EXERCISE MATERIAL below:
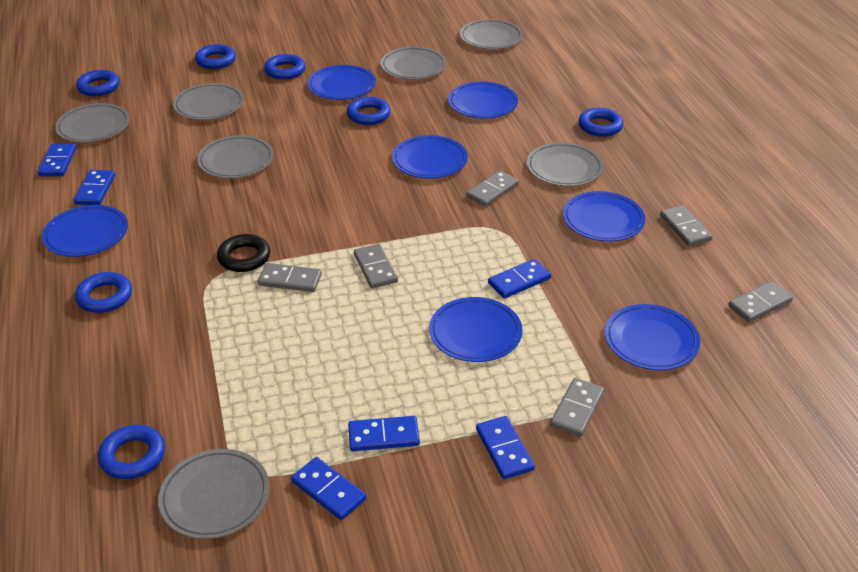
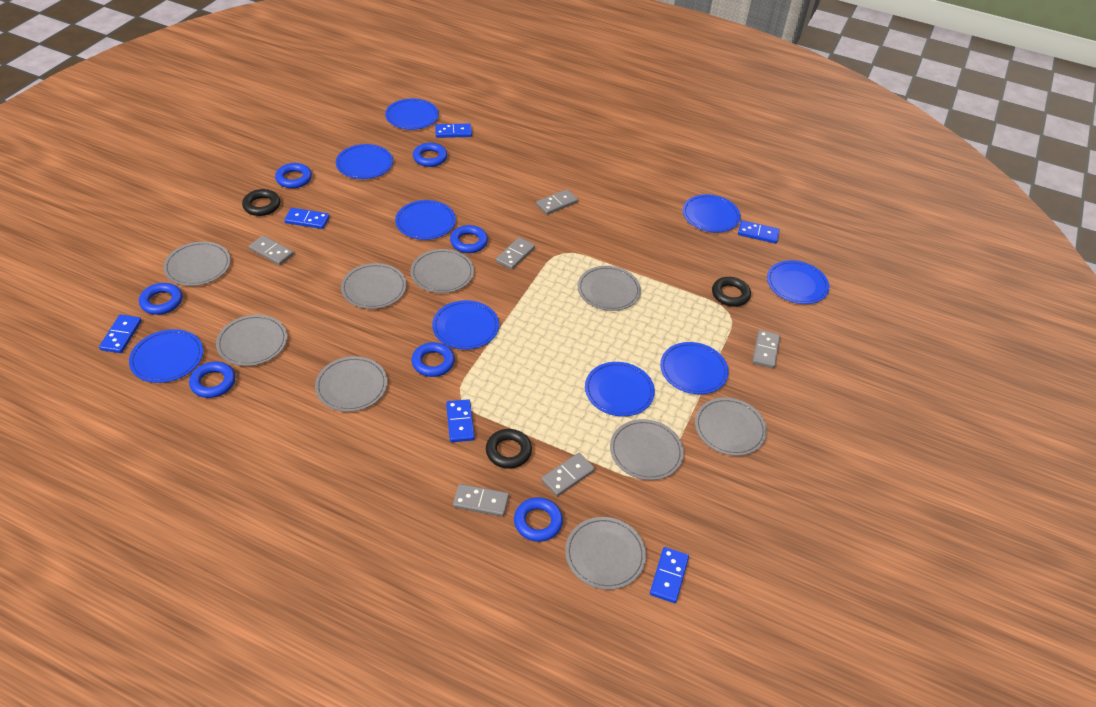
black ring: 1 -> 3
blue plate: 7 -> 9
grey plate: 7 -> 9

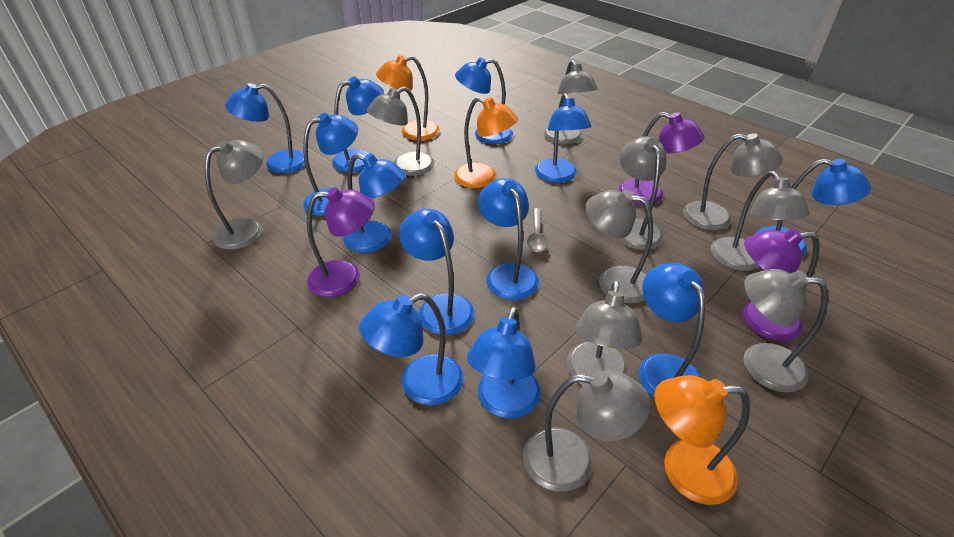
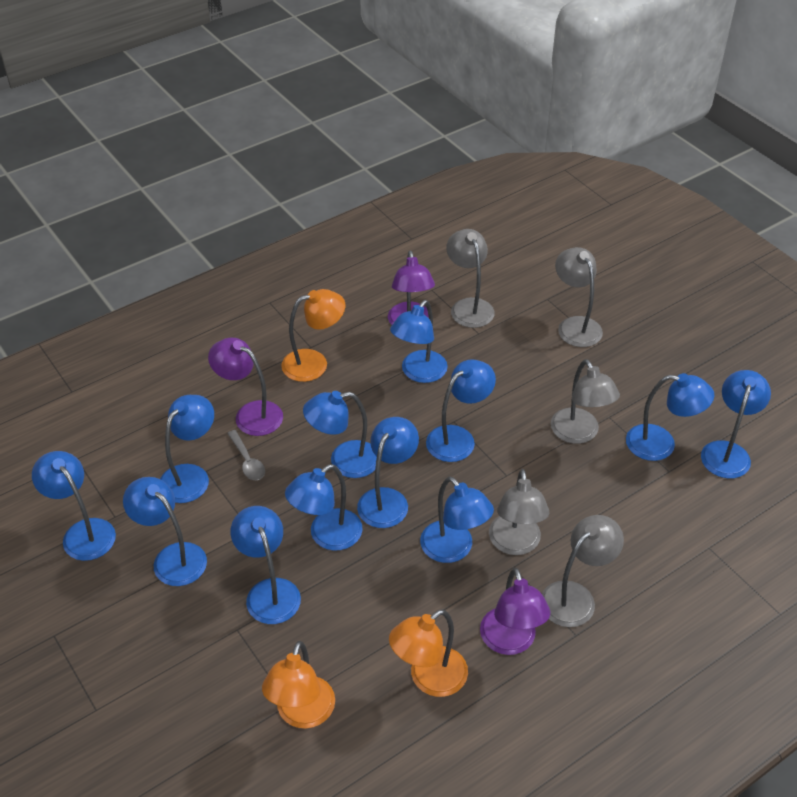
grey lamp: 10 -> 5

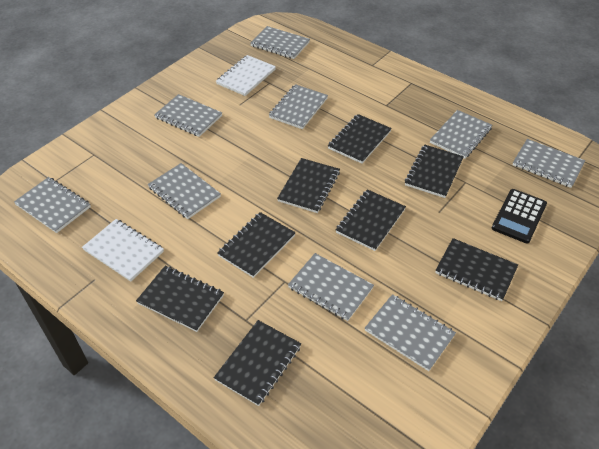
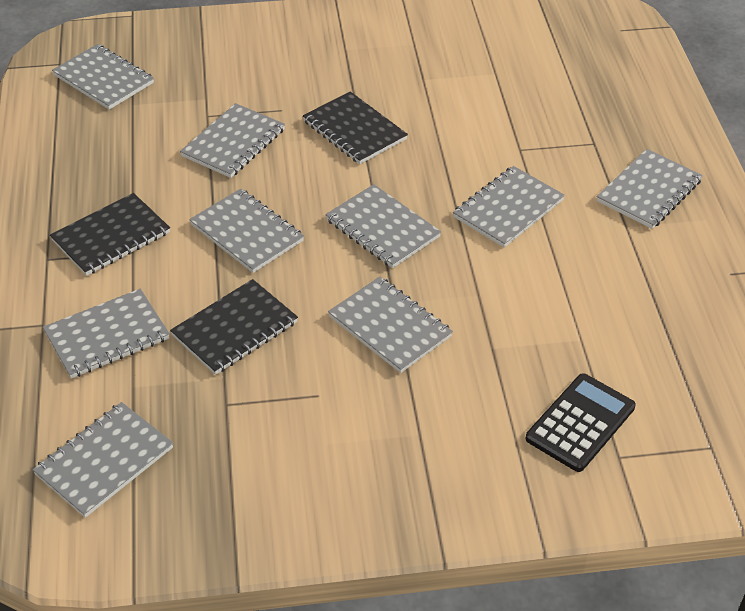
black notebook: 8 -> 3
white notebook: 2 -> 0

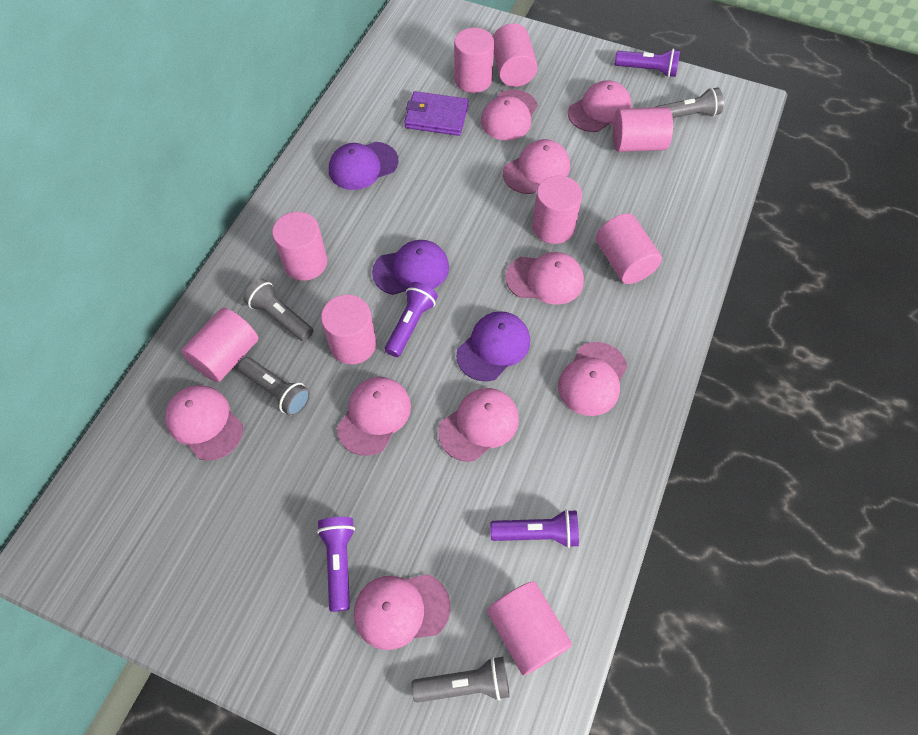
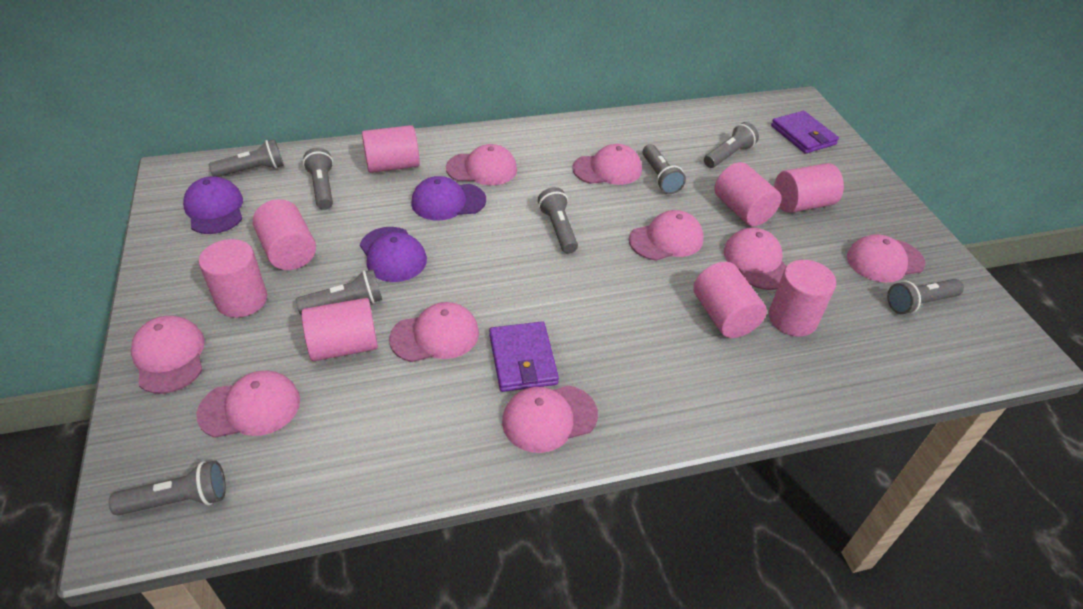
grey flashlight: 4 -> 8
pink cylinder: 9 -> 8
purple flashlight: 4 -> 0
purple wallet: 1 -> 2

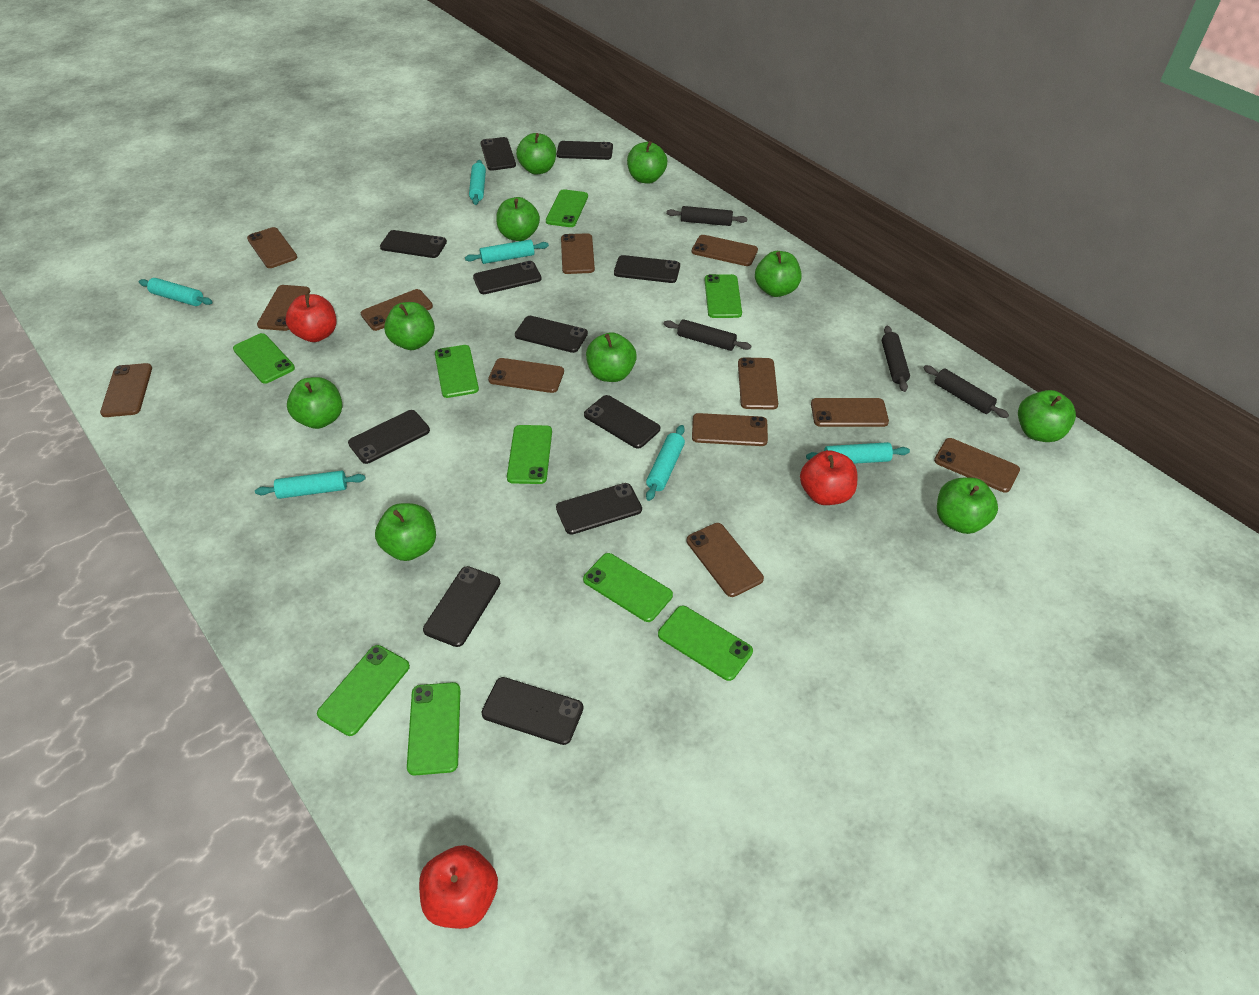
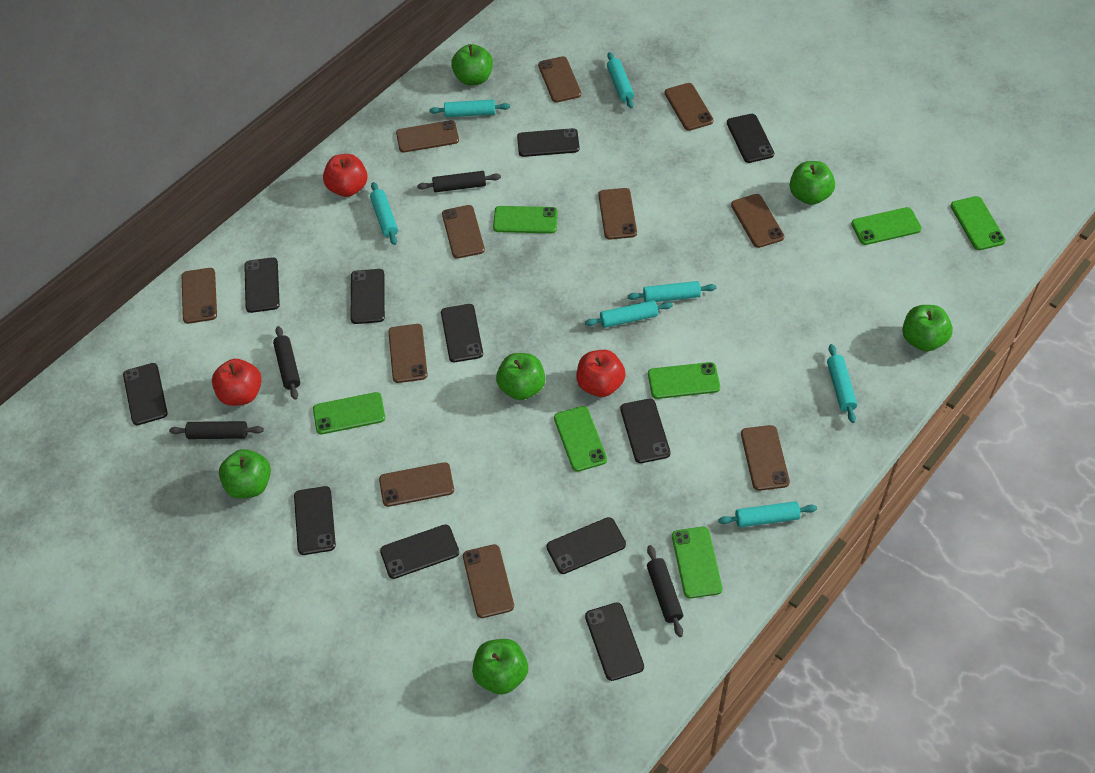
brown phone: 12 -> 11
green apple: 10 -> 6
green phone: 9 -> 7
turquoise rolling pin: 6 -> 7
End of EXERCISE MATERIAL.
#### EXERCISE
Of the lines in the data above, some may include the word "notebook"; state how many, with no added words.

#### THE ANSWER
2